# Written problem:
Update every record by replacing "purple hexagon" with "violet hexagon" and keeping all else the same. Leave out the picture lines.
*** Recorded data
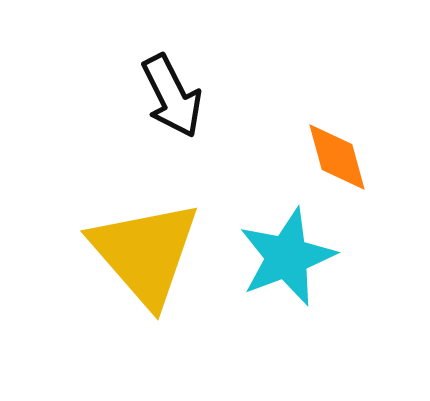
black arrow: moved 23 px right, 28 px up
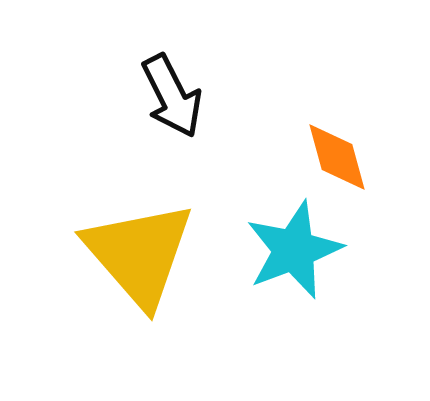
yellow triangle: moved 6 px left, 1 px down
cyan star: moved 7 px right, 7 px up
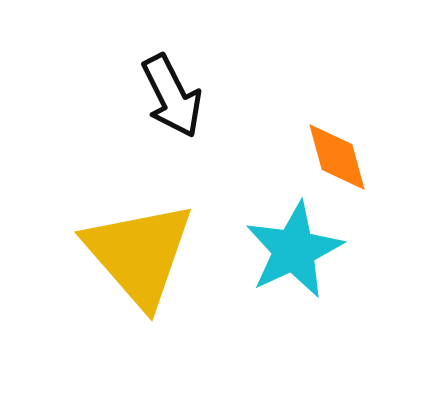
cyan star: rotated 4 degrees counterclockwise
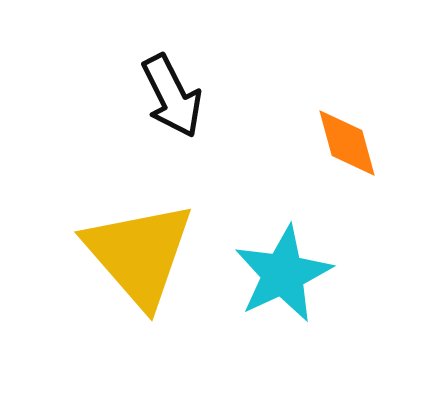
orange diamond: moved 10 px right, 14 px up
cyan star: moved 11 px left, 24 px down
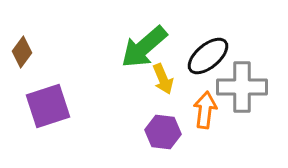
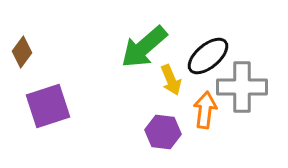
yellow arrow: moved 8 px right, 1 px down
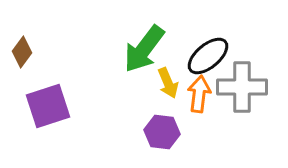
green arrow: moved 2 px down; rotated 12 degrees counterclockwise
yellow arrow: moved 3 px left, 3 px down
orange arrow: moved 6 px left, 16 px up
purple hexagon: moved 1 px left
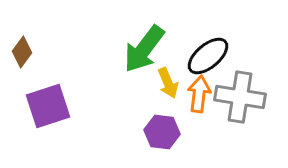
gray cross: moved 2 px left, 10 px down; rotated 9 degrees clockwise
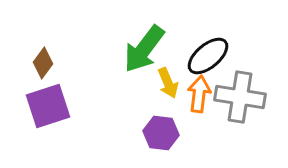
brown diamond: moved 21 px right, 11 px down
purple hexagon: moved 1 px left, 1 px down
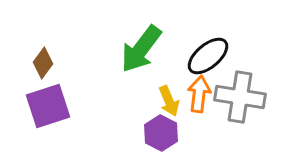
green arrow: moved 3 px left
yellow arrow: moved 1 px right, 18 px down
purple hexagon: rotated 20 degrees clockwise
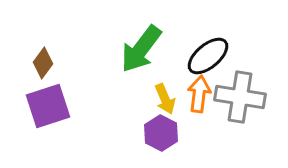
yellow arrow: moved 4 px left, 2 px up
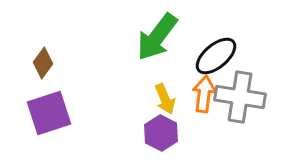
green arrow: moved 16 px right, 12 px up
black ellipse: moved 8 px right
orange arrow: moved 5 px right
purple square: moved 1 px right, 7 px down
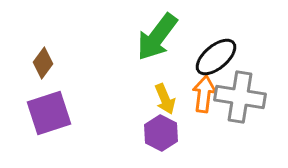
black ellipse: moved 1 px down
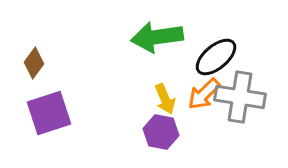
green arrow: rotated 45 degrees clockwise
brown diamond: moved 9 px left
orange arrow: rotated 141 degrees counterclockwise
purple hexagon: moved 1 px up; rotated 16 degrees counterclockwise
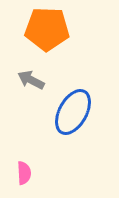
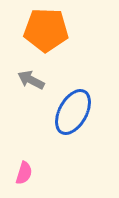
orange pentagon: moved 1 px left, 1 px down
pink semicircle: rotated 20 degrees clockwise
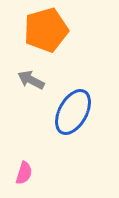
orange pentagon: rotated 18 degrees counterclockwise
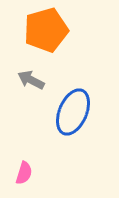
blue ellipse: rotated 6 degrees counterclockwise
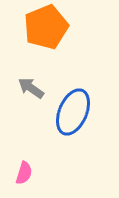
orange pentagon: moved 3 px up; rotated 6 degrees counterclockwise
gray arrow: moved 8 px down; rotated 8 degrees clockwise
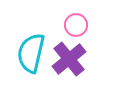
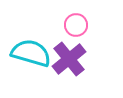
cyan semicircle: rotated 93 degrees clockwise
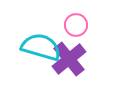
cyan semicircle: moved 10 px right, 6 px up
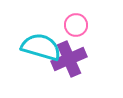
purple cross: rotated 16 degrees clockwise
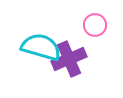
pink circle: moved 19 px right
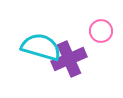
pink circle: moved 6 px right, 6 px down
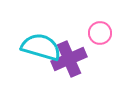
pink circle: moved 1 px left, 2 px down
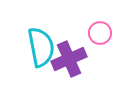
cyan semicircle: rotated 63 degrees clockwise
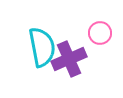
cyan semicircle: moved 1 px right
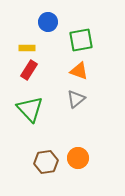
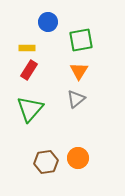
orange triangle: rotated 42 degrees clockwise
green triangle: rotated 24 degrees clockwise
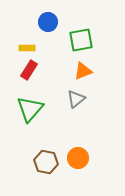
orange triangle: moved 4 px right; rotated 36 degrees clockwise
brown hexagon: rotated 20 degrees clockwise
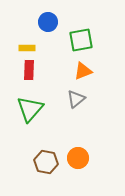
red rectangle: rotated 30 degrees counterclockwise
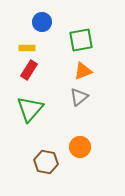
blue circle: moved 6 px left
red rectangle: rotated 30 degrees clockwise
gray triangle: moved 3 px right, 2 px up
orange circle: moved 2 px right, 11 px up
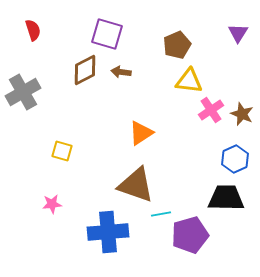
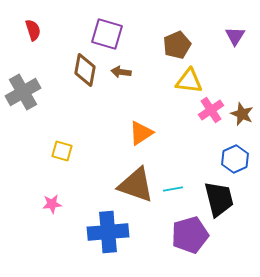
purple triangle: moved 3 px left, 3 px down
brown diamond: rotated 52 degrees counterclockwise
black trapezoid: moved 7 px left, 1 px down; rotated 75 degrees clockwise
cyan line: moved 12 px right, 25 px up
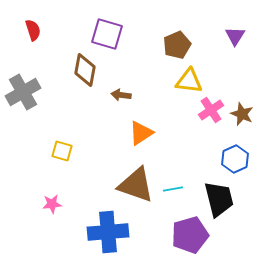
brown arrow: moved 23 px down
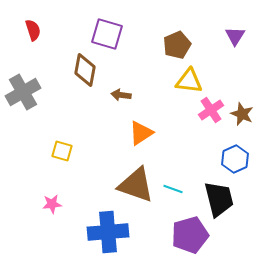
cyan line: rotated 30 degrees clockwise
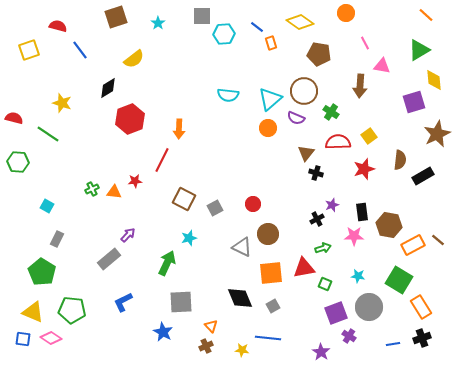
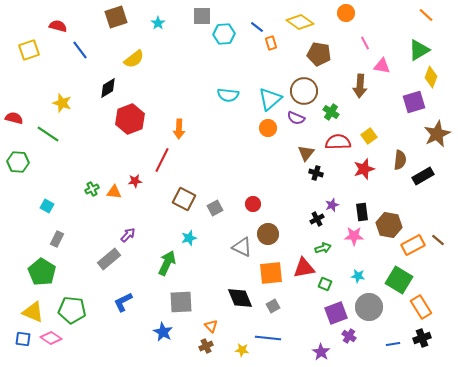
yellow diamond at (434, 80): moved 3 px left, 3 px up; rotated 25 degrees clockwise
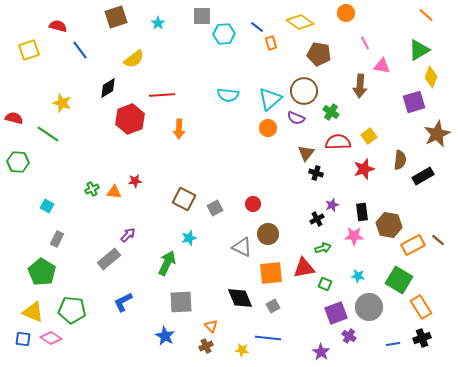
red line at (162, 160): moved 65 px up; rotated 60 degrees clockwise
blue star at (163, 332): moved 2 px right, 4 px down
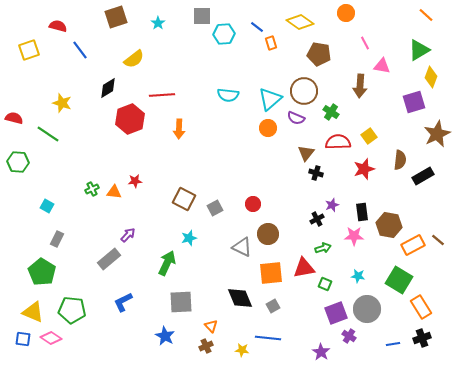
gray circle at (369, 307): moved 2 px left, 2 px down
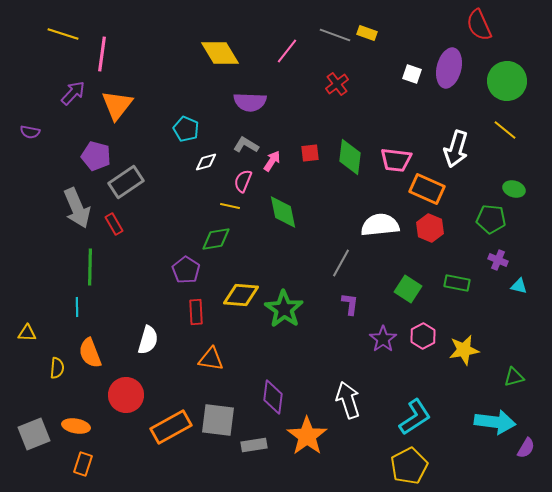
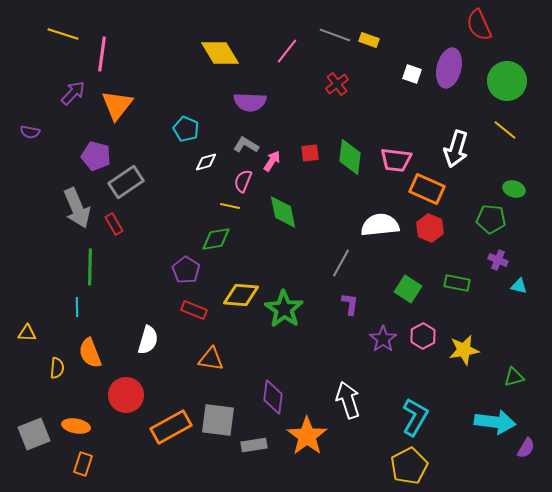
yellow rectangle at (367, 33): moved 2 px right, 7 px down
red rectangle at (196, 312): moved 2 px left, 2 px up; rotated 65 degrees counterclockwise
cyan L-shape at (415, 417): rotated 27 degrees counterclockwise
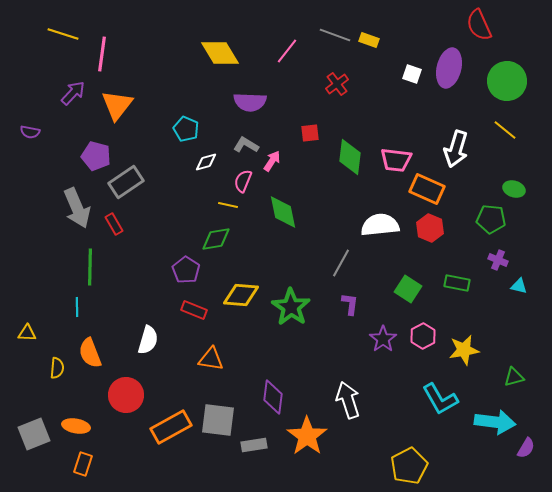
red square at (310, 153): moved 20 px up
yellow line at (230, 206): moved 2 px left, 1 px up
green star at (284, 309): moved 7 px right, 2 px up
cyan L-shape at (415, 417): moved 25 px right, 18 px up; rotated 120 degrees clockwise
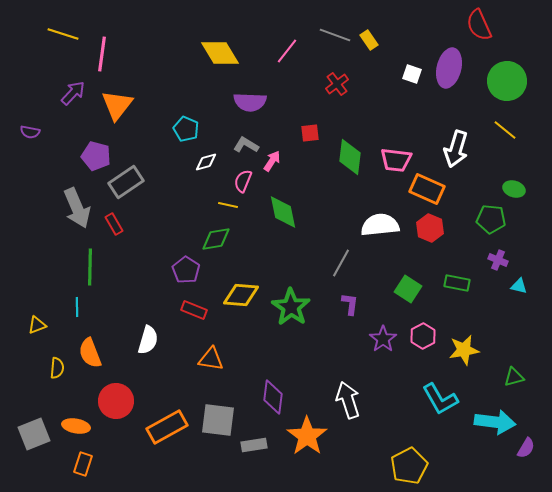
yellow rectangle at (369, 40): rotated 36 degrees clockwise
yellow triangle at (27, 333): moved 10 px right, 8 px up; rotated 24 degrees counterclockwise
red circle at (126, 395): moved 10 px left, 6 px down
orange rectangle at (171, 427): moved 4 px left
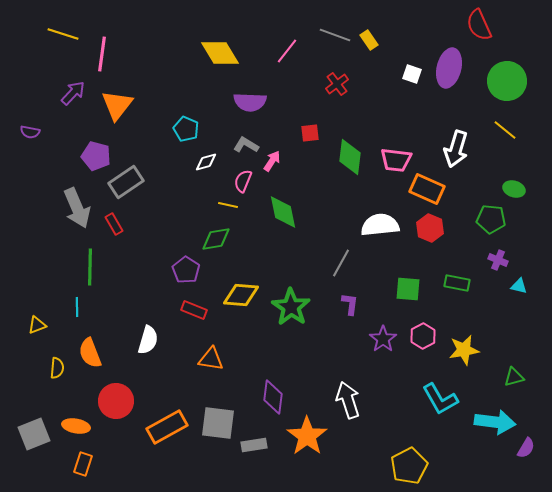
green square at (408, 289): rotated 28 degrees counterclockwise
gray square at (218, 420): moved 3 px down
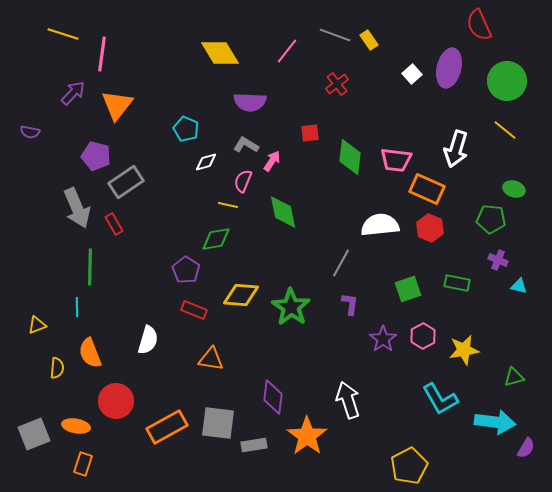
white square at (412, 74): rotated 30 degrees clockwise
green square at (408, 289): rotated 24 degrees counterclockwise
******
# Task result:
black arrow: moved 23 px right, 28 px up
yellow triangle: moved 6 px left, 1 px down
cyan star: moved 7 px right, 7 px up
cyan star: rotated 4 degrees counterclockwise
orange diamond: moved 10 px right, 14 px up
cyan star: moved 11 px left, 24 px down
yellow arrow: moved 8 px right, 1 px down
green arrow: moved 2 px down; rotated 12 degrees counterclockwise
yellow arrow: moved 3 px left, 3 px down
orange arrow: moved 6 px left, 16 px up
violet hexagon: moved 1 px left
gray cross: moved 2 px left, 10 px down; rotated 9 degrees clockwise
brown diamond: moved 21 px right, 11 px down
violet hexagon: moved 1 px left, 1 px down
green arrow: moved 3 px left
yellow arrow: moved 1 px right, 18 px down
violet hexagon: rotated 20 degrees clockwise
yellow arrow: moved 4 px left, 2 px up
green arrow: moved 16 px right, 12 px up
black ellipse: moved 8 px right
orange arrow: moved 5 px right
purple square: moved 1 px right, 7 px down
black ellipse: moved 1 px down
green arrow: rotated 45 degrees clockwise
brown diamond: moved 9 px left
orange arrow: rotated 141 degrees counterclockwise
violet hexagon: moved 1 px up; rotated 16 degrees counterclockwise
orange pentagon: moved 1 px left, 1 px down
pink semicircle: rotated 20 degrees clockwise
orange pentagon: rotated 18 degrees counterclockwise
blue ellipse: rotated 6 degrees counterclockwise
orange pentagon: moved 3 px up; rotated 6 degrees counterclockwise
gray arrow: moved 8 px down; rotated 8 degrees clockwise
cyan semicircle: rotated 93 degrees clockwise
cyan semicircle: moved 10 px right, 6 px up
purple cross: rotated 16 degrees clockwise
pink circle: moved 19 px right
pink circle: moved 6 px right, 6 px down
pink circle: moved 1 px left, 2 px down
cyan semicircle: rotated 63 degrees clockwise
cyan semicircle: moved 1 px right
orange triangle: rotated 42 degrees clockwise
green triangle: rotated 24 degrees clockwise
orange triangle: moved 4 px right; rotated 36 degrees clockwise
brown hexagon: rotated 20 degrees clockwise
red rectangle: rotated 30 degrees counterclockwise
blue circle: moved 6 px left
red rectangle: rotated 30 degrees clockwise
gray triangle: moved 3 px right, 2 px up
orange circle: moved 2 px right, 11 px up
purple triangle: moved 3 px left, 3 px down
brown diamond: rotated 52 degrees counterclockwise
black trapezoid: moved 7 px left, 1 px down; rotated 75 degrees clockwise
cyan line: moved 12 px right, 25 px up
brown arrow: moved 23 px down
cyan line: rotated 30 degrees clockwise
yellow diamond at (434, 80): moved 3 px left, 3 px up; rotated 25 degrees clockwise
red line at (162, 160): moved 65 px up; rotated 60 degrees clockwise
blue star at (163, 332): moved 2 px right, 4 px down
gray circle at (369, 307): moved 2 px left, 2 px down
yellow rectangle at (367, 33): moved 2 px right, 7 px down
red rectangle at (196, 312): moved 2 px left, 2 px up; rotated 65 degrees counterclockwise
cyan L-shape at (415, 417): rotated 27 degrees counterclockwise
red square at (310, 153): moved 20 px up
yellow line at (230, 206): moved 2 px left, 1 px up
green star at (284, 309): moved 7 px right, 2 px up
cyan L-shape at (415, 417): moved 25 px right, 18 px up; rotated 120 degrees clockwise
yellow rectangle at (369, 40): rotated 36 degrees clockwise
yellow triangle at (27, 333): moved 10 px right, 8 px up; rotated 24 degrees counterclockwise
red circle at (126, 395): moved 10 px left, 6 px down
orange rectangle at (171, 427): moved 4 px left
green square at (408, 289): rotated 28 degrees counterclockwise
gray square at (218, 420): moved 3 px down
white square at (412, 74): rotated 30 degrees clockwise
green square at (408, 289): rotated 24 degrees counterclockwise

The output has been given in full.